• EXERCISE REQUIREMENTS: Go through the data and copy every line exactly, but not the images.

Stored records
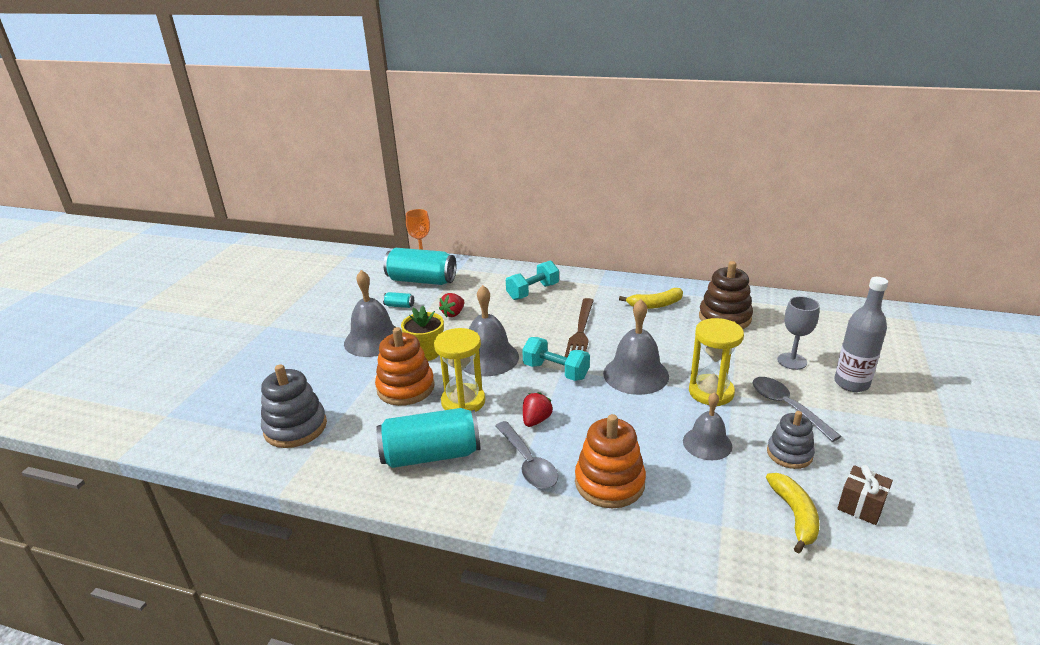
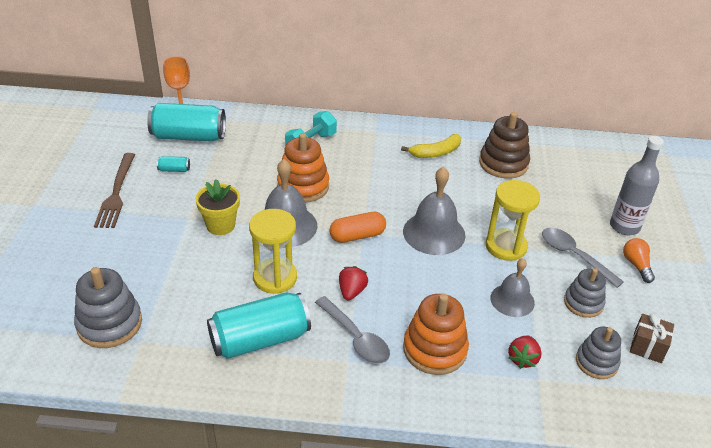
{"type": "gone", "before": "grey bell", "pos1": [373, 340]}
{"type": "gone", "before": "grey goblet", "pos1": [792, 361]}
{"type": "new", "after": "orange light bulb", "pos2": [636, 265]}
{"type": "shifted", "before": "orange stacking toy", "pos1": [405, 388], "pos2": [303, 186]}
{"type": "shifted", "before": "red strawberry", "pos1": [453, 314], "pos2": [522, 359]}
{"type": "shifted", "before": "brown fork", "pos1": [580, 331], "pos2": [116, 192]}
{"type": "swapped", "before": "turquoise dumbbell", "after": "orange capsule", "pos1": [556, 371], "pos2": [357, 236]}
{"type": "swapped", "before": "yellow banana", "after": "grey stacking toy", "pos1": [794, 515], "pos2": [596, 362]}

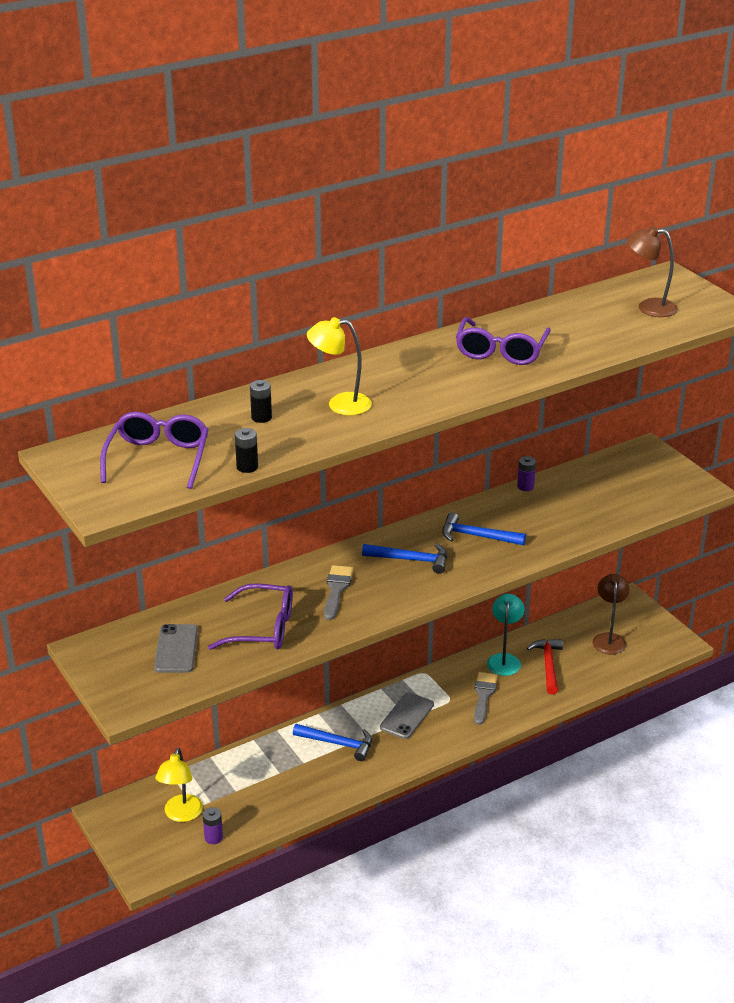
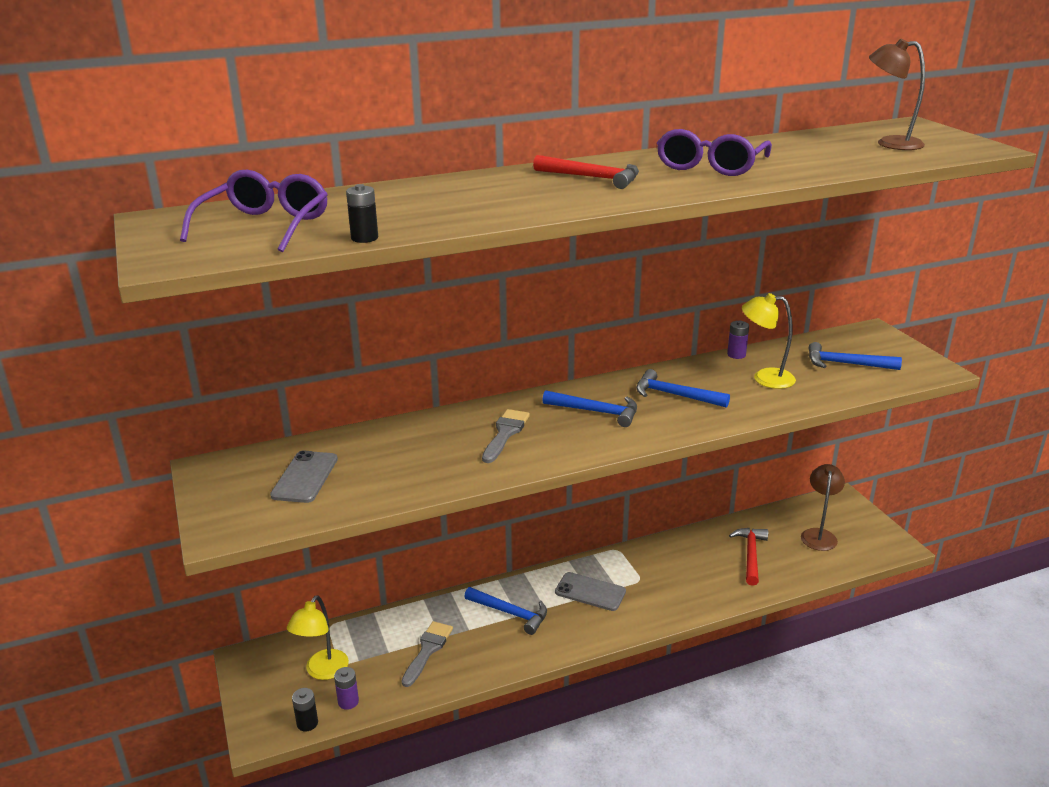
{"type": "gone", "before": "purple glasses", "pos1": [262, 628]}
{"type": "gone", "before": "turquoise lamp", "pos1": [504, 659]}
{"type": "new", "after": "red hammer", "pos2": [592, 178]}
{"type": "new", "after": "blue hammer", "pos2": [846, 364]}
{"type": "shifted", "before": "black battery", "pos1": [261, 417], "pos2": [307, 723]}
{"type": "shifted", "before": "yellow lamp", "pos1": [340, 404], "pos2": [765, 378]}
{"type": "shifted", "before": "grey brush", "pos1": [483, 695], "pos2": [427, 650]}
{"type": "rotated", "before": "grey phone", "pos1": [407, 716], "pos2": [590, 592], "turn": 75}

• SOLUTION:
{"type": "gone", "before": "grey bell", "pos1": [373, 340]}
{"type": "gone", "before": "grey goblet", "pos1": [792, 361]}
{"type": "new", "after": "orange light bulb", "pos2": [636, 265]}
{"type": "shifted", "before": "orange stacking toy", "pos1": [405, 388], "pos2": [303, 186]}
{"type": "shifted", "before": "red strawberry", "pos1": [453, 314], "pos2": [522, 359]}
{"type": "shifted", "before": "brown fork", "pos1": [580, 331], "pos2": [116, 192]}
{"type": "swapped", "before": "turquoise dumbbell", "after": "orange capsule", "pos1": [556, 371], "pos2": [357, 236]}
{"type": "swapped", "before": "yellow banana", "after": "grey stacking toy", "pos1": [794, 515], "pos2": [596, 362]}

{"type": "gone", "before": "purple glasses", "pos1": [262, 628]}
{"type": "gone", "before": "turquoise lamp", "pos1": [504, 659]}
{"type": "new", "after": "red hammer", "pos2": [592, 178]}
{"type": "new", "after": "blue hammer", "pos2": [846, 364]}
{"type": "shifted", "before": "black battery", "pos1": [261, 417], "pos2": [307, 723]}
{"type": "shifted", "before": "yellow lamp", "pos1": [340, 404], "pos2": [765, 378]}
{"type": "shifted", "before": "grey brush", "pos1": [483, 695], "pos2": [427, 650]}
{"type": "rotated", "before": "grey phone", "pos1": [407, 716], "pos2": [590, 592], "turn": 75}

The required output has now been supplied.